Copy every one of the records below word for word, leaving out the pictures.

*** Supplied records ***

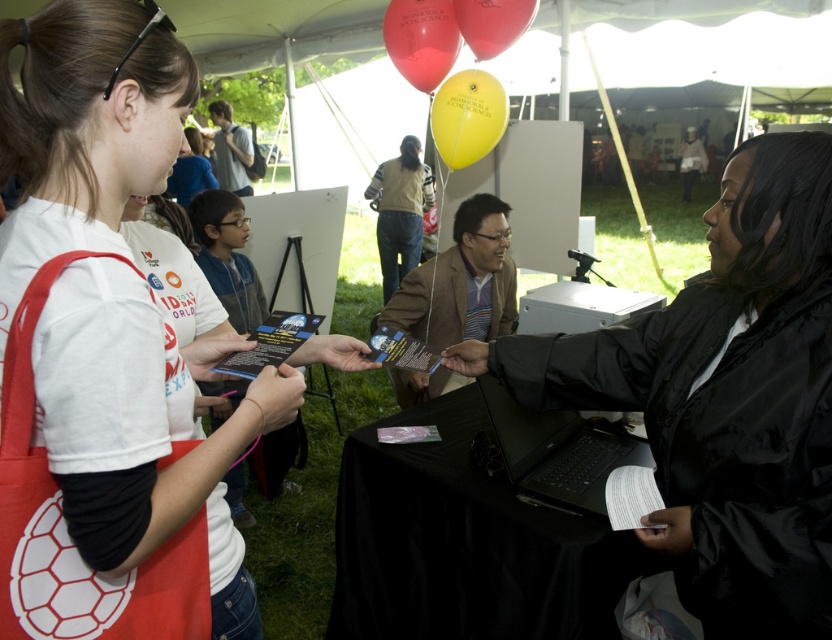
Does black matte jacket at center lie in front of black matte laptop at lower center?

Yes, black matte jacket at center is in front of black matte laptop at lower center.

Is black matte jacket at center wider than black matte laptop at lower center?

Yes, black matte jacket at center is wider than black matte laptop at lower center.

Between point (816, 564) and point (646, 442), which one is positioned behind?

Positioned behind is point (646, 442).

The image size is (832, 640). Find the location of `black matte jacket at center`. black matte jacket at center is located at coordinates (717, 406).

Is point (116, 227) positioned in front of point (578, 483)?

Yes, it is.

Who is more forward, (83, 323) or (572, 445)?

Positioned in front is point (83, 323).

Find the location of a particular element. The width and height of the screenshot is (832, 640). white matte t-shirt at upper left is located at coordinates (83, 128).

You are a GUI agent. You are given a task and a screenshot of the screen. Output one action in this format:
    pyautogui.click(x=<x>, y=<y>)
    Task: Click on the white matte t-shirt at upper left
    
    Given the screenshot: What is the action you would take?
    pyautogui.click(x=83, y=128)

Between matte brown blazer at center and black matte laptop at lower center, which one appears on the left side from the viewer's perspective?

Positioned to the left is matte brown blazer at center.

Who is lower down, matte brown blazer at center or black matte laptop at lower center?

black matte laptop at lower center is below.

Is point (405, 289) positioned in front of point (558, 438)?

No.

Locate an element on the screen. matte brown blazer at center is located at coordinates (461, 282).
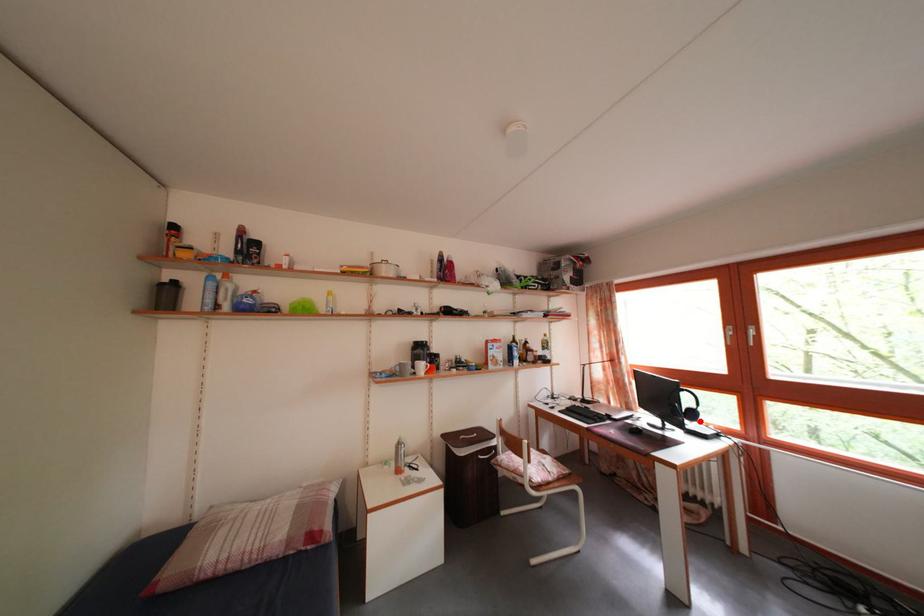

***

Exercise answer:
Does black matte jacket at center lie in front of black matte laptop at lower center?

Yes, black matte jacket at center is in front of black matte laptop at lower center.

Is black matte jacket at center wider than black matte laptop at lower center?

Yes, black matte jacket at center is wider than black matte laptop at lower center.

Between point (816, 564) and point (646, 442), which one is positioned behind?

Positioned behind is point (646, 442).

The image size is (832, 640). Find the location of `black matte jacket at center`. black matte jacket at center is located at coordinates (717, 406).

Is point (116, 227) positioned in front of point (578, 483)?

Yes, it is.

Who is more forward, (83, 323) or (572, 445)?

Positioned in front is point (83, 323).

Find the location of a particular element. The width and height of the screenshot is (832, 640). white matte t-shirt at upper left is located at coordinates (83, 128).

You are a GUI agent. You are given a task and a screenshot of the screen. Output one action in this format:
    pyautogui.click(x=<x>, y=<y>)
    Task: Click on the white matte t-shirt at upper left
    
    Given the screenshot: What is the action you would take?
    pyautogui.click(x=83, y=128)

Between matte brown blazer at center and black matte laptop at lower center, which one appears on the left side from the viewer's perspective?

Positioned to the left is matte brown blazer at center.

Who is lower down, matte brown blazer at center or black matte laptop at lower center?

black matte laptop at lower center is below.

Is point (405, 289) positioned in front of point (558, 438)?

No.

Locate an element on the screen. matte brown blazer at center is located at coordinates (461, 282).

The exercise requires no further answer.